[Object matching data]
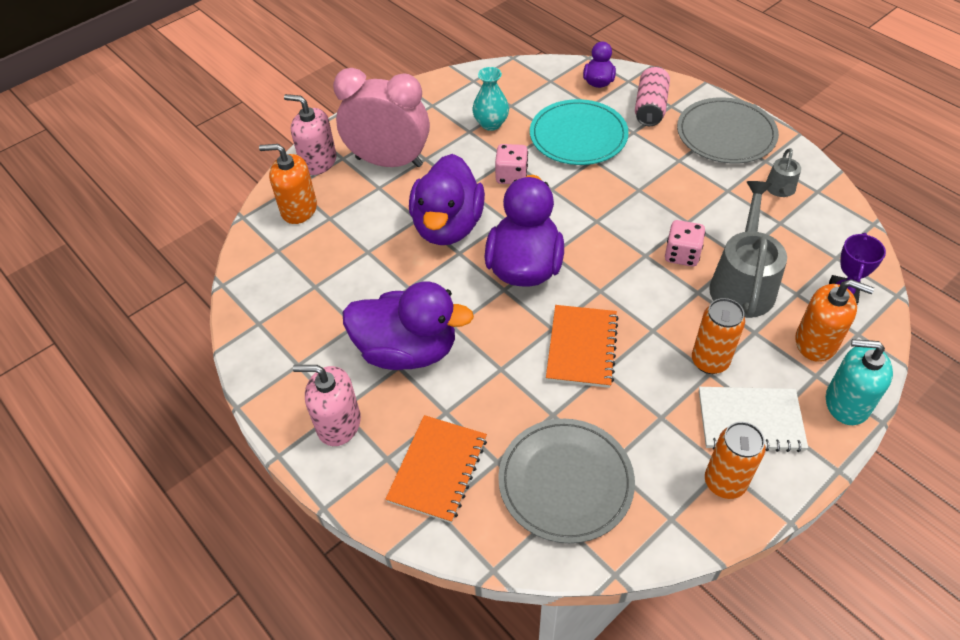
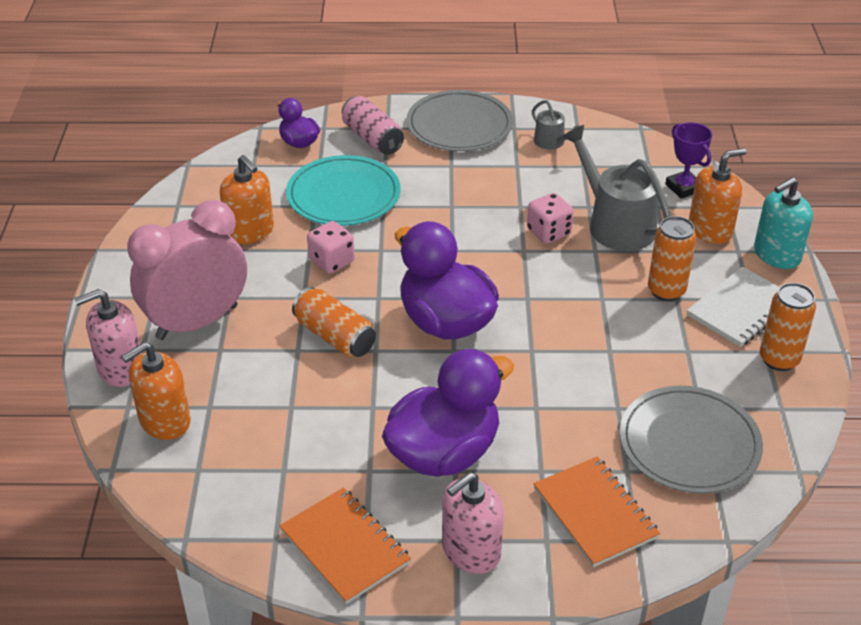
camera: 50 degrees left, 10 degrees down
purple duck [409,154,485,245] -> orange can [292,287,376,357]
turquoise vase [472,67,509,131] -> orange soap dispenser [220,155,274,244]
orange notebook [546,305,619,388] -> orange notebook moved to [280,487,411,604]

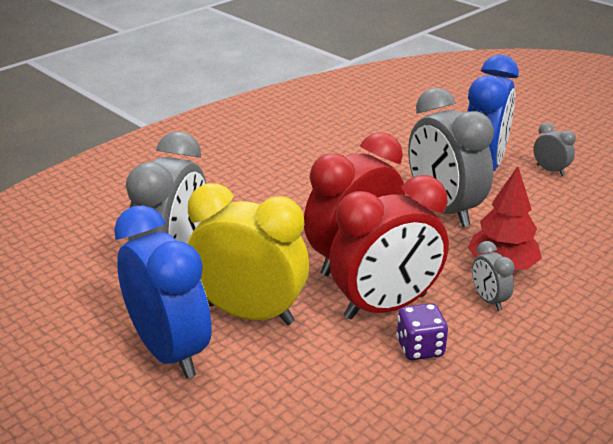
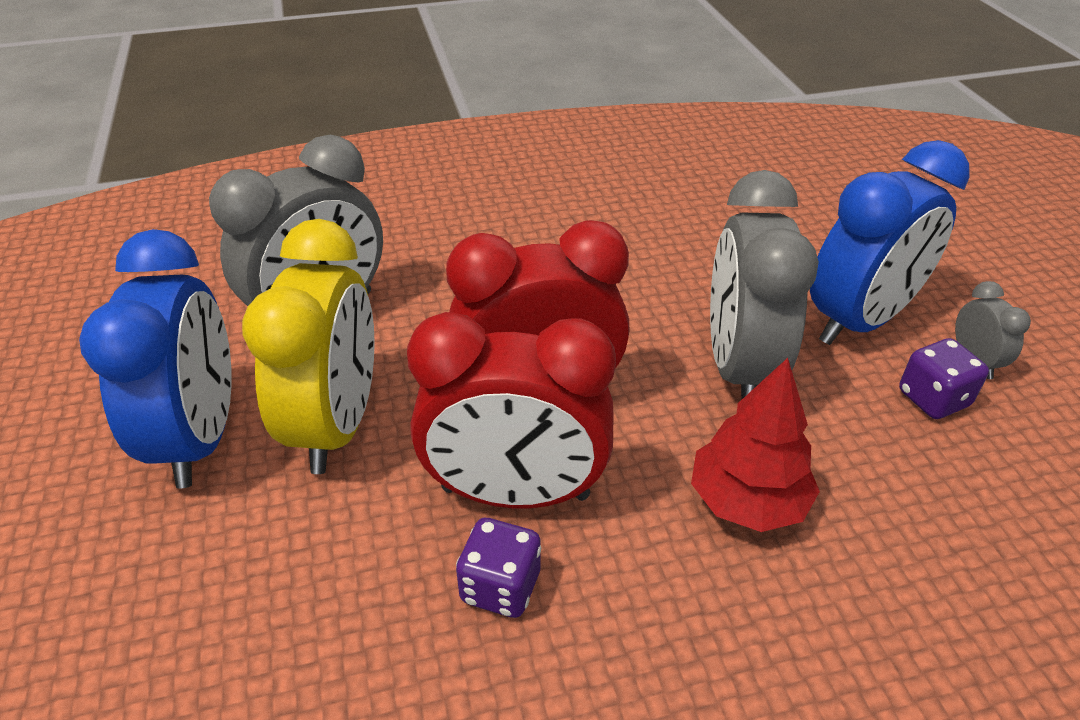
camera: 30 degrees right, 10 degrees up
yellow clock [188,183,309,325] -> yellow clock turned 45 degrees clockwise [242,219,375,474]
grey clock [472,241,515,311] -> none
none -> purple dice [899,338,989,419]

_ASSIGNMENT:_
Please repeat the lines above exactly, beginning with the line that contains "grey clock [472,241,515,311] -> none" and ending with the final one.

_EXERCISE ANSWER:_
grey clock [472,241,515,311] -> none
none -> purple dice [899,338,989,419]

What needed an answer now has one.